■ Brief
Set down the line that has "turquoise button: 0 -> 1" and each line beneath it, through the last line of the entries, exactly and with no others.

■ Dataset entries
☆ ☆ ☆ ☆ ☆

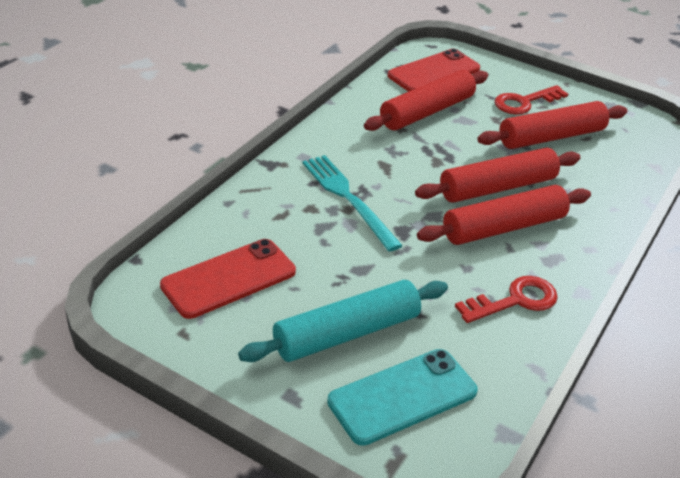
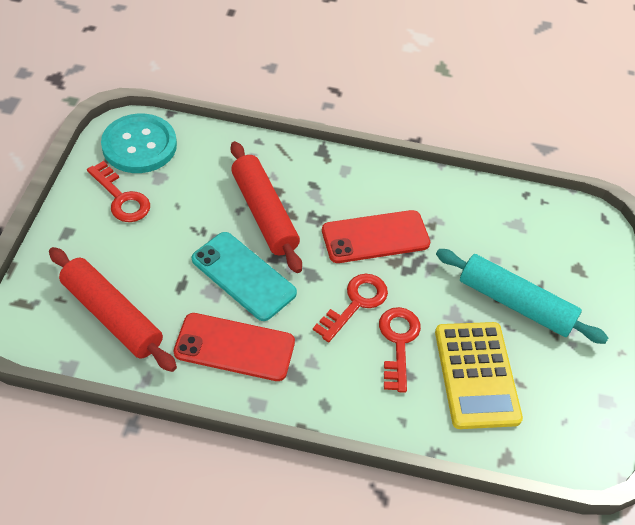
red key: 2 -> 3
red rolling pin: 4 -> 2
turquoise button: 0 -> 1
turquoise fork: 1 -> 0
yellow calculator: 0 -> 1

☆ ☆ ☆ ☆ ☆

■ Result of this exercise
turquoise button: 0 -> 1
turquoise fork: 1 -> 0
yellow calculator: 0 -> 1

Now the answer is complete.